Instructions to follow:
All lines below must be repeated exactly, with the pictures omitted.

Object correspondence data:
↓
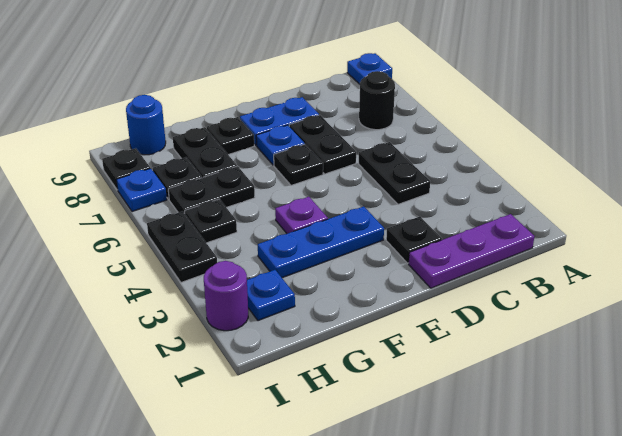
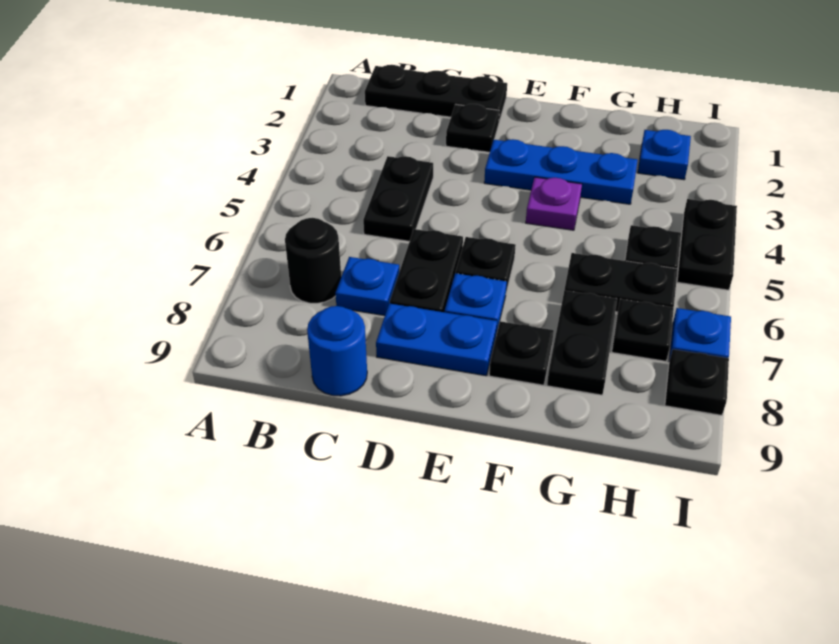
blue 1x1 plate [347,53,392,84] -> blue 1x1 plate moved to [335,257,399,315]
purple 1x3 plate [409,214,534,288] -> black 1x3 plate [365,65,507,122]
blue 1x1 round brick [126,95,166,155] -> blue 1x1 round brick moved to [307,306,367,396]
purple 1x1 round brick [204,261,248,331] -> none

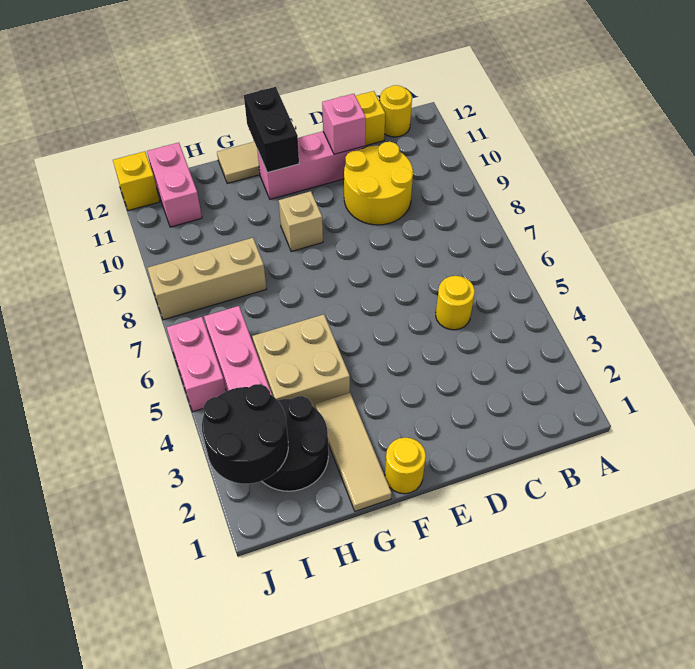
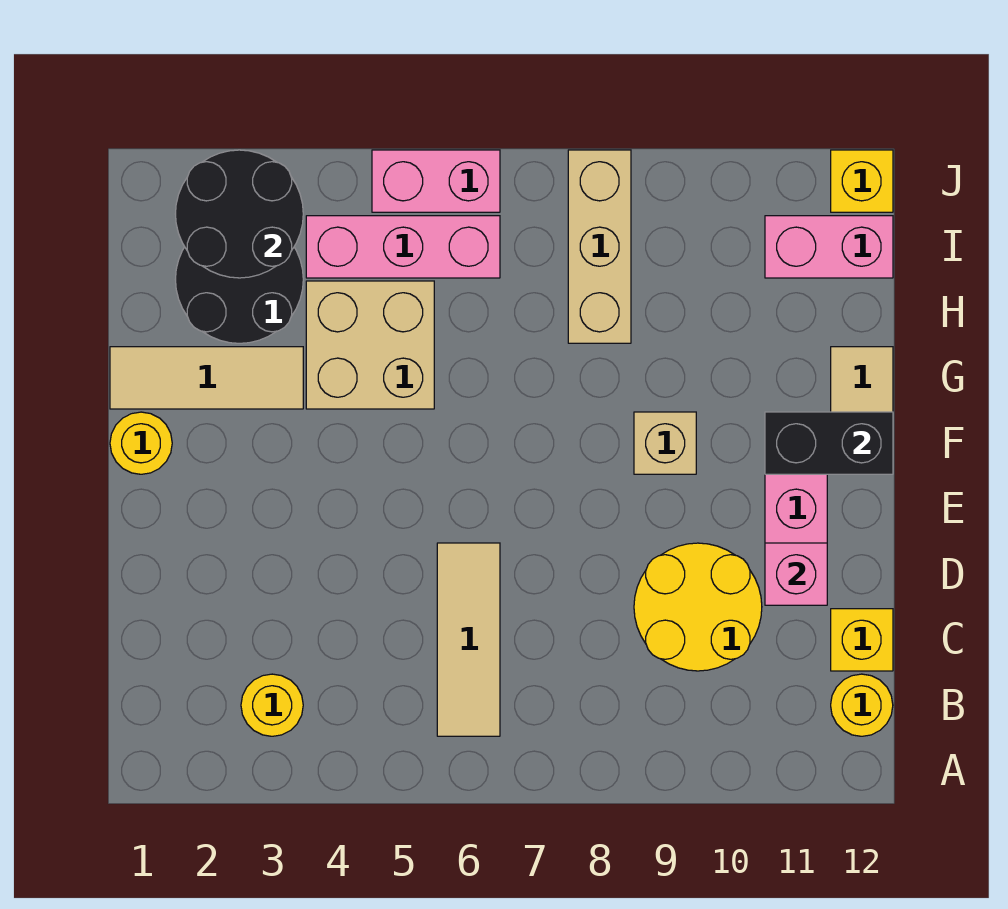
none -> tan 1x3 tile [437,543,500,736]
yellow 1x1 round brick [436,276,475,330] -> yellow 1x1 round brick moved to [241,674,303,736]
↑
Answer section:
blue 1x1 plate [347,53,392,84] -> blue 1x1 plate moved to [335,257,399,315]
purple 1x3 plate [409,214,534,288] -> black 1x3 plate [365,65,507,122]
blue 1x1 round brick [126,95,166,155] -> blue 1x1 round brick moved to [307,306,367,396]
purple 1x1 round brick [204,261,248,331] -> none

none -> tan 1x3 tile [437,543,500,736]
yellow 1x1 round brick [436,276,475,330] -> yellow 1x1 round brick moved to [241,674,303,736]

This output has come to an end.